* **Assigned task**
Please copy out the entries below exactly, beginning with the line that contains "camera: 95 degrees right, 0 degrees up" and ending with the line that contains "(801, 260) = (656, 602): white", and include nothing outside that span.

* **Records provided**

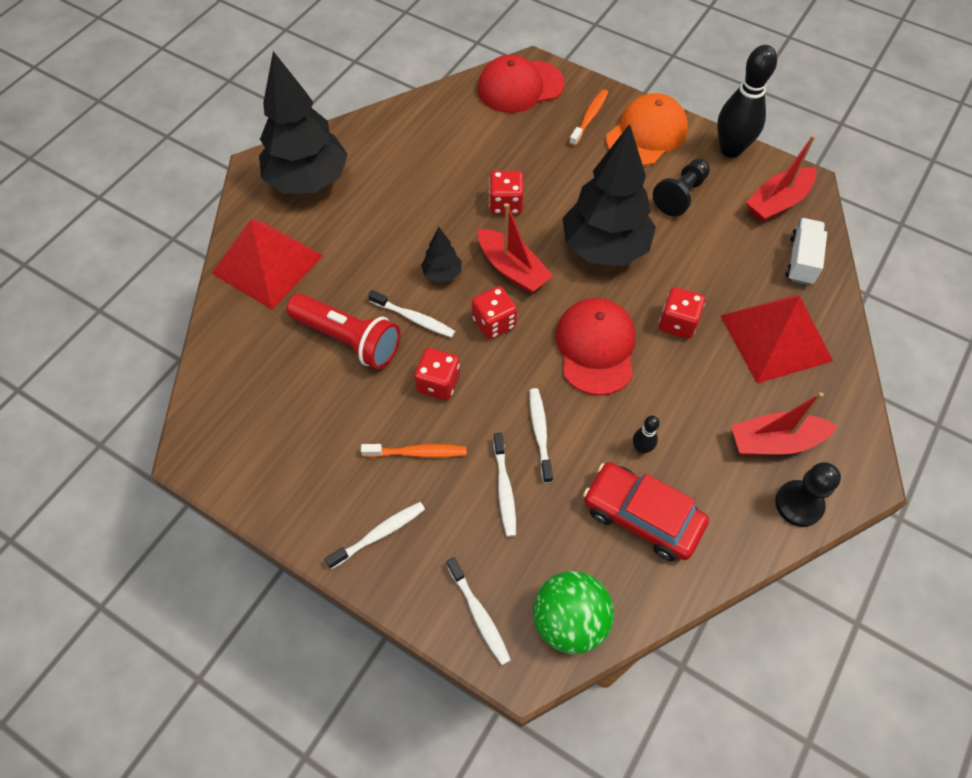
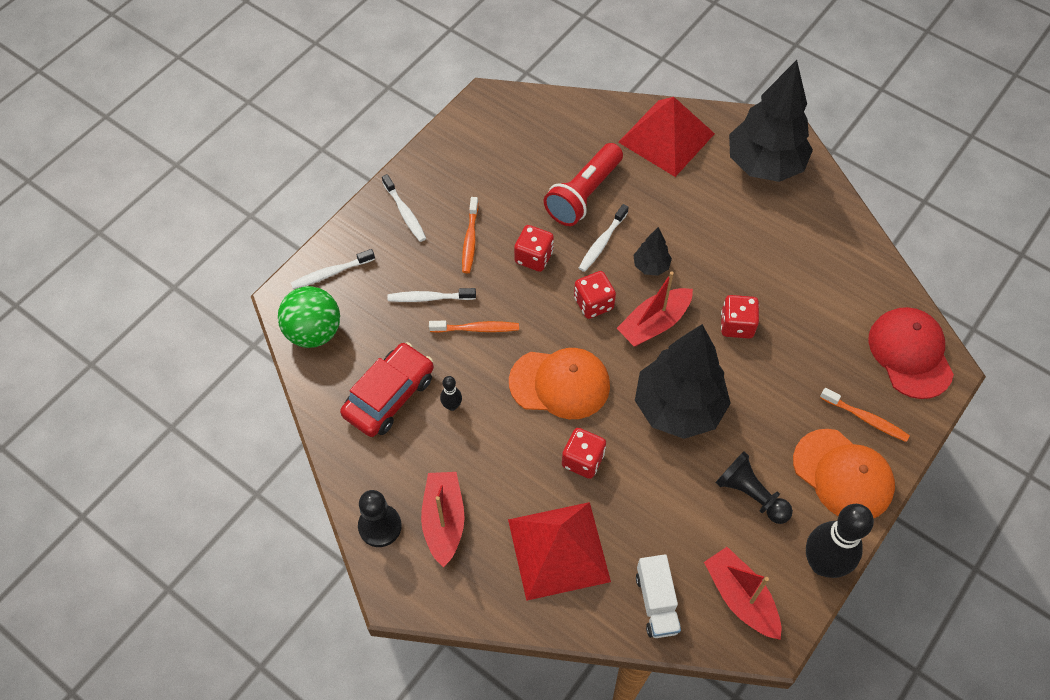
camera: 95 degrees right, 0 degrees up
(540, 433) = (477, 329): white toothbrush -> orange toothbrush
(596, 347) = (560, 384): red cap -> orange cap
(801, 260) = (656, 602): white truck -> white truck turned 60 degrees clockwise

--

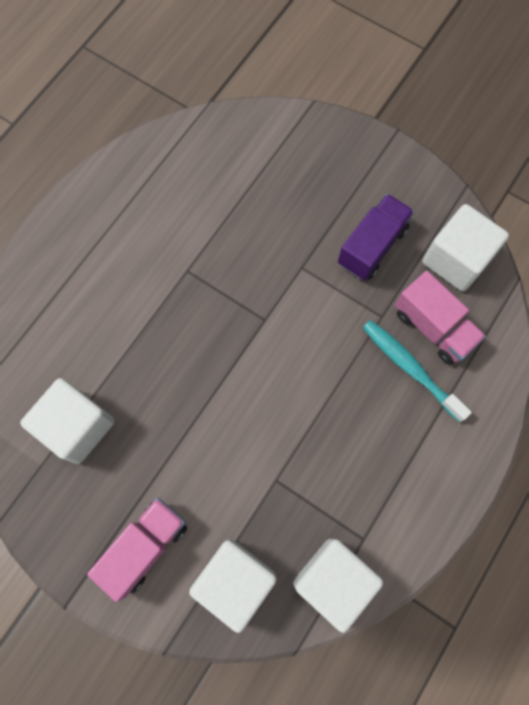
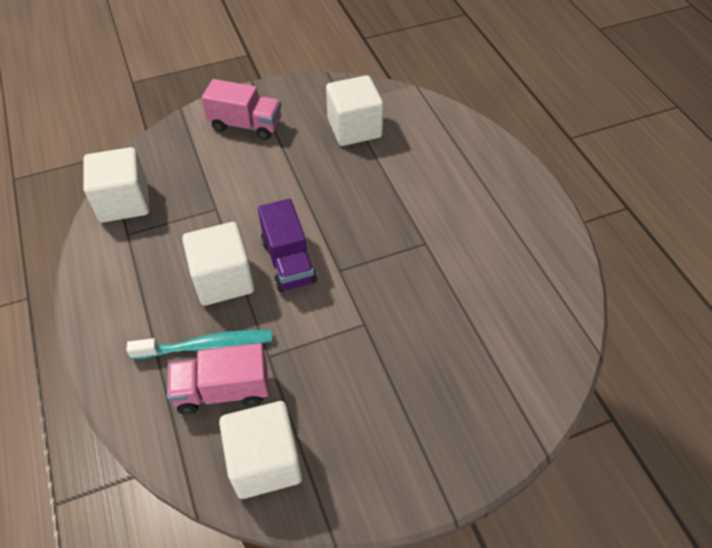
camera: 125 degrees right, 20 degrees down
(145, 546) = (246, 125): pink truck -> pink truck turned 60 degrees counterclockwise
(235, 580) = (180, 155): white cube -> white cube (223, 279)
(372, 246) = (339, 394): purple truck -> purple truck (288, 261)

...

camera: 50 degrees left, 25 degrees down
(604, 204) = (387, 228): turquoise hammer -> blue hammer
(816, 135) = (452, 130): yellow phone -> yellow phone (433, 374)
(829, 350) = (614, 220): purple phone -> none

* **Task result**
camera: 95 degrees right, 0 degrees up
(540, 433) = (477, 329): white toothbrush -> orange toothbrush
(596, 347) = (560, 384): red cap -> orange cap
(801, 260) = (656, 602): white truck -> white truck turned 60 degrees clockwise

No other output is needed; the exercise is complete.